== Information given

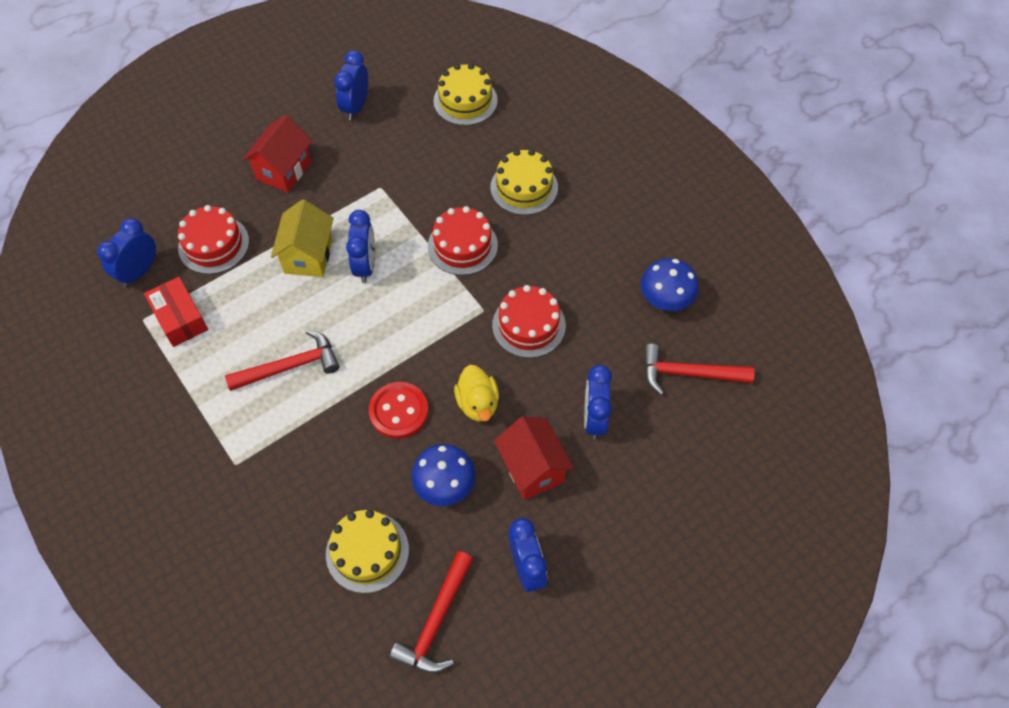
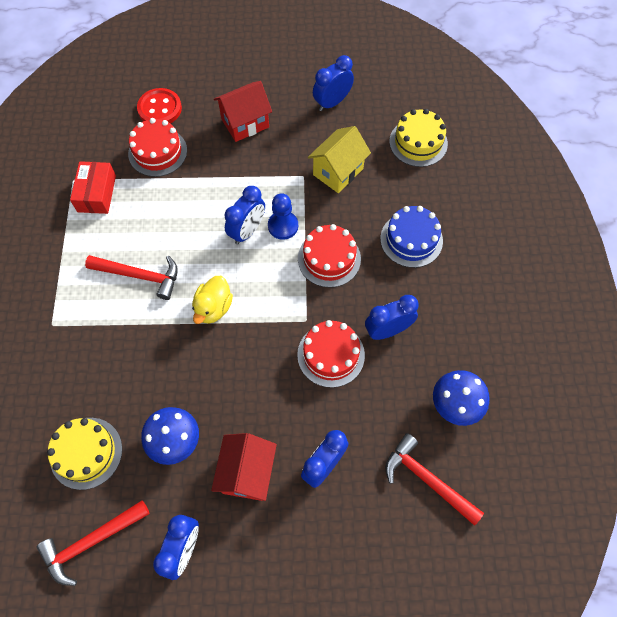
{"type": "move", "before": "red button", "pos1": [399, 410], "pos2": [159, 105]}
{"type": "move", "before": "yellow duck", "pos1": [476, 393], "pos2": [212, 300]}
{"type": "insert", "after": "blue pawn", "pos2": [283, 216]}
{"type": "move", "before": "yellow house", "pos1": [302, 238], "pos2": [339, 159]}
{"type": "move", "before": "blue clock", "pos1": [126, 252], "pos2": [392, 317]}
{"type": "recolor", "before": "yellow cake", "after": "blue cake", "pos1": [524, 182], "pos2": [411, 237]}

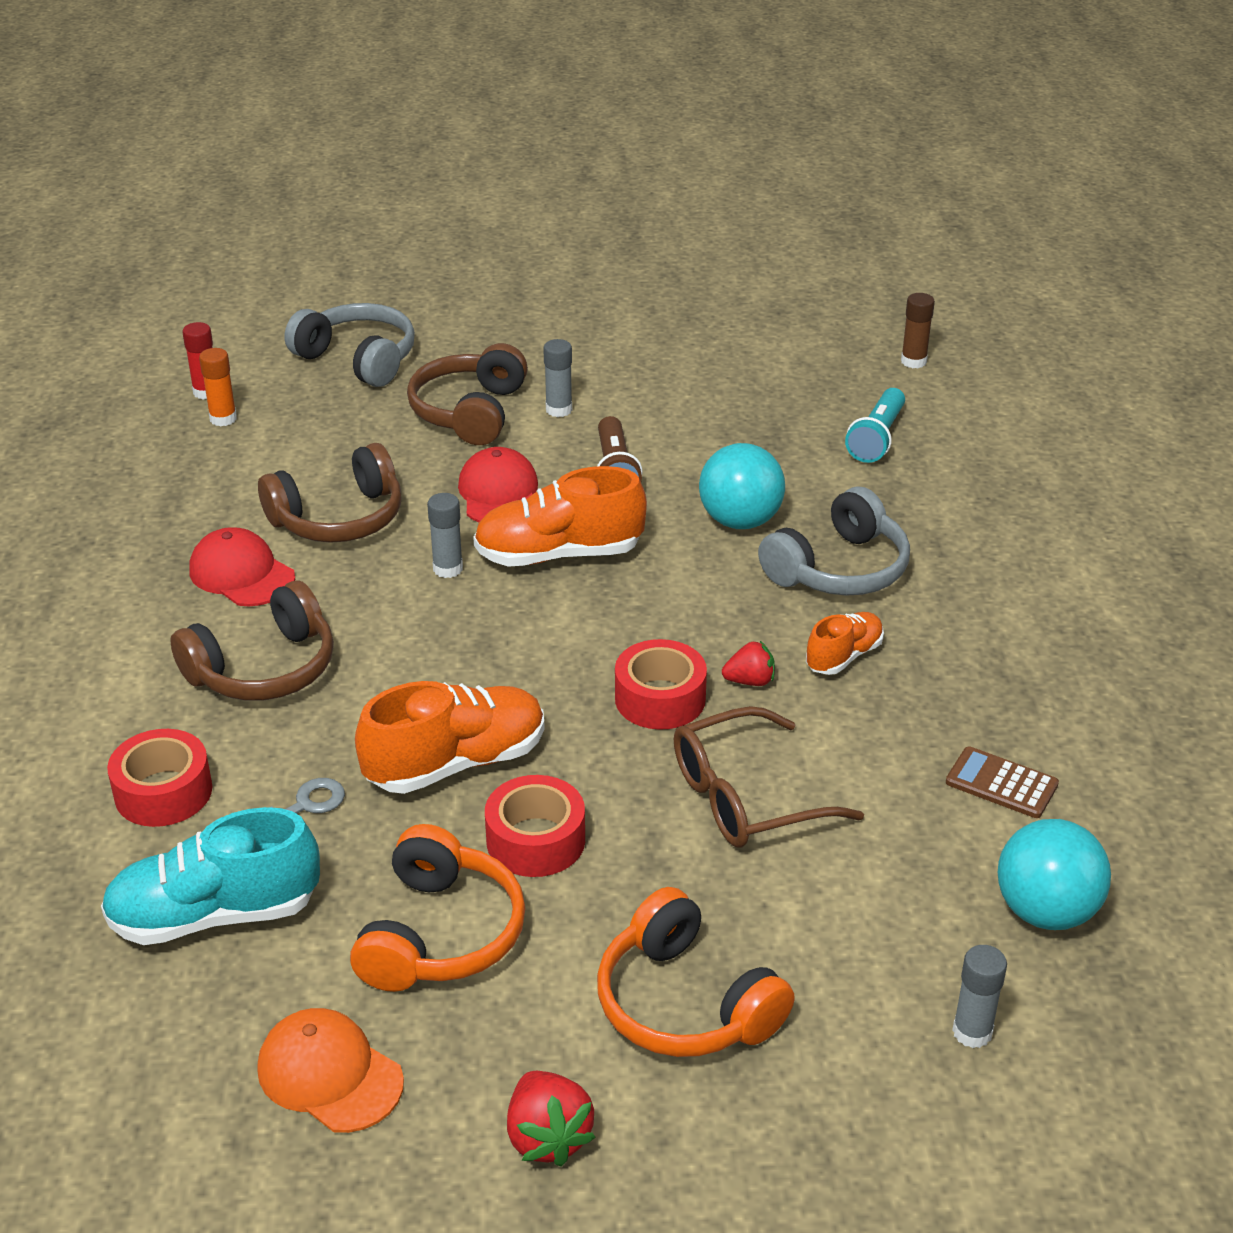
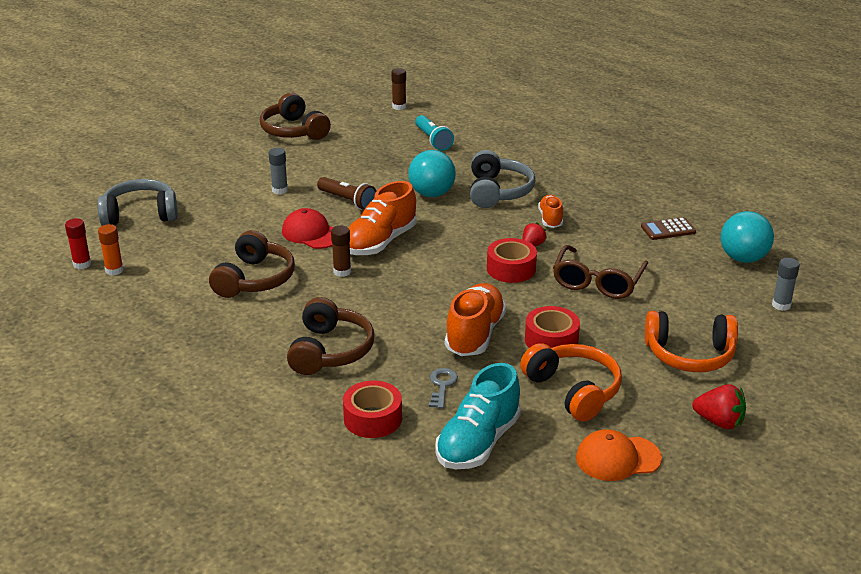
{"type": "move", "before": "brown headphones", "pos1": [467, 394], "pos2": [295, 116]}
{"type": "recolor", "before": "grey glue stick", "after": "brown glue stick", "pos1": [445, 535], "pos2": [341, 251]}
{"type": "delete", "before": "red cap", "pos1": [242, 566]}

====

Leave out the pictures and reproduce the rest of the records exactly.

## Your solution
{"type": "move", "before": "red button", "pos1": [399, 410], "pos2": [159, 105]}
{"type": "move", "before": "yellow duck", "pos1": [476, 393], "pos2": [212, 300]}
{"type": "insert", "after": "blue pawn", "pos2": [283, 216]}
{"type": "move", "before": "yellow house", "pos1": [302, 238], "pos2": [339, 159]}
{"type": "move", "before": "blue clock", "pos1": [126, 252], "pos2": [392, 317]}
{"type": "recolor", "before": "yellow cake", "after": "blue cake", "pos1": [524, 182], "pos2": [411, 237]}

{"type": "move", "before": "brown headphones", "pos1": [467, 394], "pos2": [295, 116]}
{"type": "recolor", "before": "grey glue stick", "after": "brown glue stick", "pos1": [445, 535], "pos2": [341, 251]}
{"type": "delete", "before": "red cap", "pos1": [242, 566]}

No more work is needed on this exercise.